··· WORKING DATA ···

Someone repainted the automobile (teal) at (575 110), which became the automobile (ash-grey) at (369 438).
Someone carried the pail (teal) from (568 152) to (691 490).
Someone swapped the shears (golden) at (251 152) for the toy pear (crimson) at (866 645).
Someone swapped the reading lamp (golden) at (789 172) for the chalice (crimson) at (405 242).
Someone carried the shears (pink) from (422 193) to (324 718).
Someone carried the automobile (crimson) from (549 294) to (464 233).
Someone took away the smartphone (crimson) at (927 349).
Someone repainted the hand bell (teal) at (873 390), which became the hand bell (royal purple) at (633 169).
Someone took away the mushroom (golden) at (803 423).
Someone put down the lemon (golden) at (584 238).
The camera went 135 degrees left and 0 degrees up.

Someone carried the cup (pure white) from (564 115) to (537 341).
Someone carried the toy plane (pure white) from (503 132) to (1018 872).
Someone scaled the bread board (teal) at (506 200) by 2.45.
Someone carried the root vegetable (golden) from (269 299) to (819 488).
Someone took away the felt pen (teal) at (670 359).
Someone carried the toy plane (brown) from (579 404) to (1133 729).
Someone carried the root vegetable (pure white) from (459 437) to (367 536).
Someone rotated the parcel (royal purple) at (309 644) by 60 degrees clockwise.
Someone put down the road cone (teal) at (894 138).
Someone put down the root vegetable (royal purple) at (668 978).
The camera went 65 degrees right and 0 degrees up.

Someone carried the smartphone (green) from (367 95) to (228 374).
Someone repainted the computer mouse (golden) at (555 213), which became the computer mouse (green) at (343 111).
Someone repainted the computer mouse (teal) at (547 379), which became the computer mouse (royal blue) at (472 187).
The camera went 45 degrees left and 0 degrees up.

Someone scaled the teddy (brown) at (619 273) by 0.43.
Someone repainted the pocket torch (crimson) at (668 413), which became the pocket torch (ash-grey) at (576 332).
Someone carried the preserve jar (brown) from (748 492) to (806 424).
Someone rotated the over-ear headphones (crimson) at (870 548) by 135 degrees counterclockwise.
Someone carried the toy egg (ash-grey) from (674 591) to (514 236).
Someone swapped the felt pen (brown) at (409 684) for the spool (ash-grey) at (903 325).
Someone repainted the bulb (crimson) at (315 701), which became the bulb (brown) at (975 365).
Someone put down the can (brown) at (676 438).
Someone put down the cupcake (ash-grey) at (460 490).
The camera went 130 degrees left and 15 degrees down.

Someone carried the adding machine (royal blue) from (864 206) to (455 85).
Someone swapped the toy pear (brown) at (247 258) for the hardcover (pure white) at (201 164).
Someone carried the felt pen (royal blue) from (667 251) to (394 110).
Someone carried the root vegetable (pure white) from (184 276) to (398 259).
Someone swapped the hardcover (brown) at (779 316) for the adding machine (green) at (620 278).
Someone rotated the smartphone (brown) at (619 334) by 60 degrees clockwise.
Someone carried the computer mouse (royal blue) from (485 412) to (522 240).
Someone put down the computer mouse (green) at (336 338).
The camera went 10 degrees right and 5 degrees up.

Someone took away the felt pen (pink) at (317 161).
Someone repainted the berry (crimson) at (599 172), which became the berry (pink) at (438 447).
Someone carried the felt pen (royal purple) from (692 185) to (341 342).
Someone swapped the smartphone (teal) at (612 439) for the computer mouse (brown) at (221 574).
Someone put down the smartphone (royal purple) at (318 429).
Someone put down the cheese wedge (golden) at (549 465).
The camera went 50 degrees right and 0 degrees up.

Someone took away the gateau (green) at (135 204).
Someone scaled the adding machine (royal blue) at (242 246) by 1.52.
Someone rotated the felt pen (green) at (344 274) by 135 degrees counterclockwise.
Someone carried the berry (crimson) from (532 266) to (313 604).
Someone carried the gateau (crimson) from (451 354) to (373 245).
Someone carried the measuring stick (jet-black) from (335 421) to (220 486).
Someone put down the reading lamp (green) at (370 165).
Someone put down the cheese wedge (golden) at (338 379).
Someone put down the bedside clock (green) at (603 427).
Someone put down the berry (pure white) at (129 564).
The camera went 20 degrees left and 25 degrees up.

···

§ WHAT IS NEEDED: What lines above mention "automobile"? Copy each one.

§ WRITTEN ANSWER:
Someone repainted the automobile (teal) at (575 110), which became the automobile (ash-grey) at (369 438).
Someone carried the automobile (crimson) from (549 294) to (464 233).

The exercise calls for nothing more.